Object change listings:
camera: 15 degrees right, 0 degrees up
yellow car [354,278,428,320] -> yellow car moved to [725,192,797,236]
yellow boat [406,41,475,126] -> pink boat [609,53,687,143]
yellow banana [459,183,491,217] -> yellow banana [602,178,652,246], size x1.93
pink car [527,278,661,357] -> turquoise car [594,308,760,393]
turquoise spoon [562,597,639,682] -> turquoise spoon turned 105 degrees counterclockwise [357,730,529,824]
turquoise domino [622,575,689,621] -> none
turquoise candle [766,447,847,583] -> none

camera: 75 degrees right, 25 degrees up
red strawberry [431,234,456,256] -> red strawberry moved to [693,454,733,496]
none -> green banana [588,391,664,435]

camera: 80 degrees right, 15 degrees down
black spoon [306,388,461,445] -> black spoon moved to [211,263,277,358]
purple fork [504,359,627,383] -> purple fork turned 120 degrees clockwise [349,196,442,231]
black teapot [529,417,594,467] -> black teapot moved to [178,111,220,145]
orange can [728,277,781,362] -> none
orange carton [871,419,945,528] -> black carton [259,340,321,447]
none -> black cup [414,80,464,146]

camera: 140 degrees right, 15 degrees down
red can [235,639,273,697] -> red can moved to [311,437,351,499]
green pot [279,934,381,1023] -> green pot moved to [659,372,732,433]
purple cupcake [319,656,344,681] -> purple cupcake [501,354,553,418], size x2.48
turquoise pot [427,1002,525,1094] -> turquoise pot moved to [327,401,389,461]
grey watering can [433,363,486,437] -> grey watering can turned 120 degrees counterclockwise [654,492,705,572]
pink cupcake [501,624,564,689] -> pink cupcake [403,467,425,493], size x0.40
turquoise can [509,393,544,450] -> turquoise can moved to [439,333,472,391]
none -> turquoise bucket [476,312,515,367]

* INSTRUCTIONS FOR THE TASK *
Retype the data exactly as given.

* ANSWER TO THIS PROBLEM *
camera: 15 degrees right, 0 degrees up
yellow car [354,278,428,320] -> yellow car moved to [725,192,797,236]
yellow boat [406,41,475,126] -> pink boat [609,53,687,143]
yellow banana [459,183,491,217] -> yellow banana [602,178,652,246], size x1.93
pink car [527,278,661,357] -> turquoise car [594,308,760,393]
turquoise spoon [562,597,639,682] -> turquoise spoon turned 105 degrees counterclockwise [357,730,529,824]
turquoise domino [622,575,689,621] -> none
turquoise candle [766,447,847,583] -> none

camera: 75 degrees right, 25 degrees up
red strawberry [431,234,456,256] -> red strawberry moved to [693,454,733,496]
none -> green banana [588,391,664,435]

camera: 80 degrees right, 15 degrees down
black spoon [306,388,461,445] -> black spoon moved to [211,263,277,358]
purple fork [504,359,627,383] -> purple fork turned 120 degrees clockwise [349,196,442,231]
black teapot [529,417,594,467] -> black teapot moved to [178,111,220,145]
orange can [728,277,781,362] -> none
orange carton [871,419,945,528] -> black carton [259,340,321,447]
none -> black cup [414,80,464,146]

camera: 140 degrees right, 15 degrees down
red can [235,639,273,697] -> red can moved to [311,437,351,499]
green pot [279,934,381,1023] -> green pot moved to [659,372,732,433]
purple cupcake [319,656,344,681] -> purple cupcake [501,354,553,418], size x2.48
turquoise pot [427,1002,525,1094] -> turquoise pot moved to [327,401,389,461]
grey watering can [433,363,486,437] -> grey watering can turned 120 degrees counterclockwise [654,492,705,572]
pink cupcake [501,624,564,689] -> pink cupcake [403,467,425,493], size x0.40
turquoise can [509,393,544,450] -> turquoise can moved to [439,333,472,391]
none -> turquoise bucket [476,312,515,367]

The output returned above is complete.